◆ ASSIGNED TASK ◆
Pull every line containing "none" out of the listing below.

◆ DATA FOR PROCESSING ◆
****************

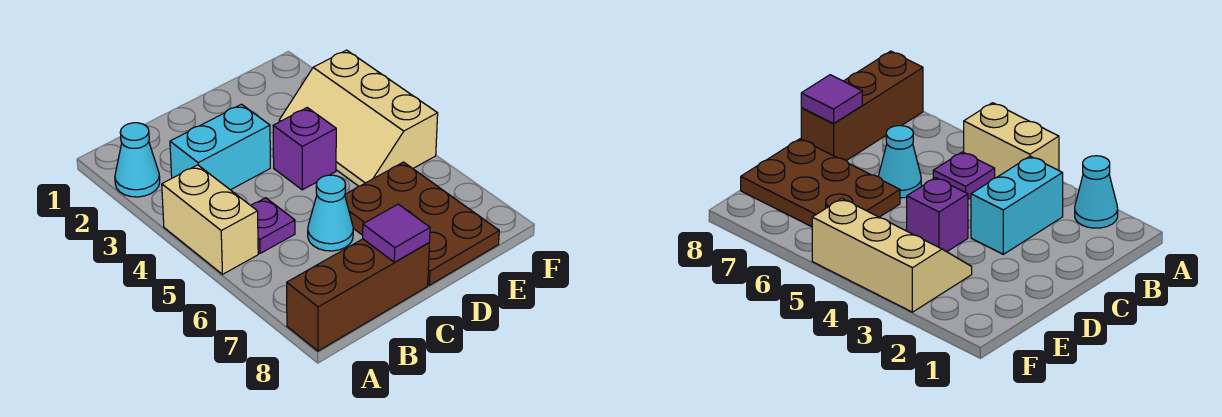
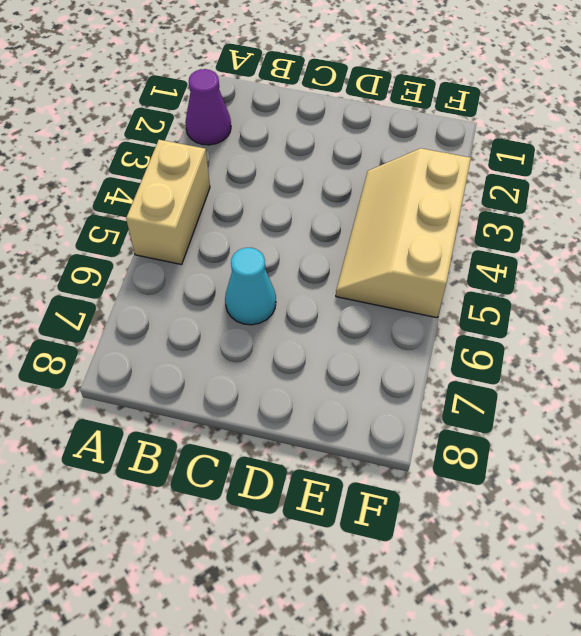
purple cone A2 level 1 -> cyan cone A2 level 1
none -> brown brick A8:C8 level 1
none -> cyan brick B3:C3 level 1

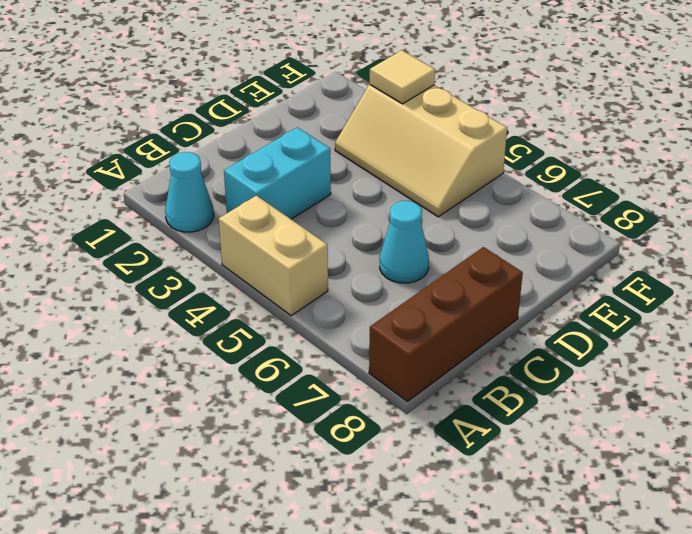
tan tile F3 level 2 -> none
none -> purple plate B5 level 1
none -> purple brick D4 level 1

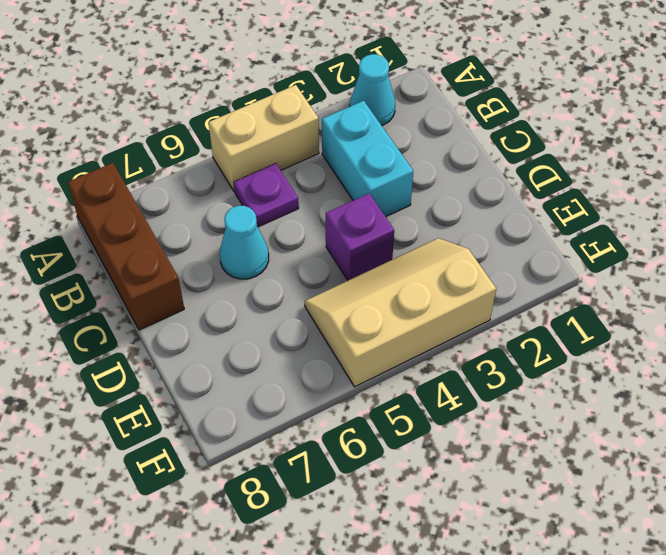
none -> brown plate D6:E8 level 1
none -> purple tile C8 level 2

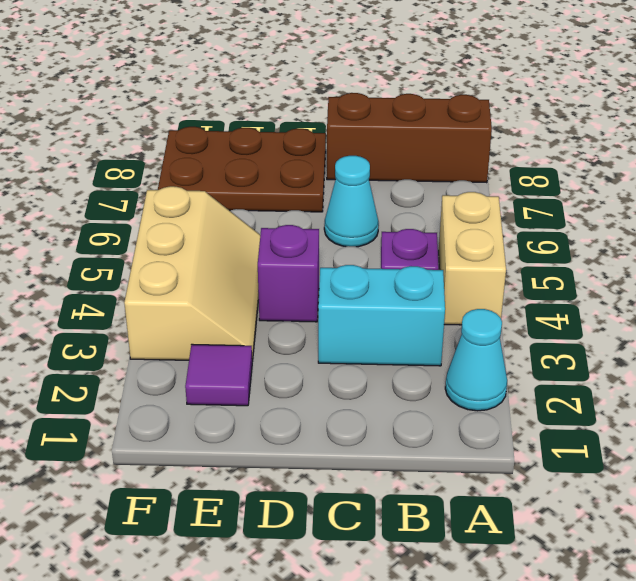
brown plate D7:F8 level 1 -> brown plate D6:E8 level 1
purple tile E2 level 1 -> purple tile C8 level 2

****************

◆ EXERCISE OUTPUT ◆
none -> brown brick A8:C8 level 1
none -> cyan brick B3:C3 level 1
tan tile F3 level 2 -> none
none -> purple plate B5 level 1
none -> purple brick D4 level 1
none -> brown plate D6:E8 level 1
none -> purple tile C8 level 2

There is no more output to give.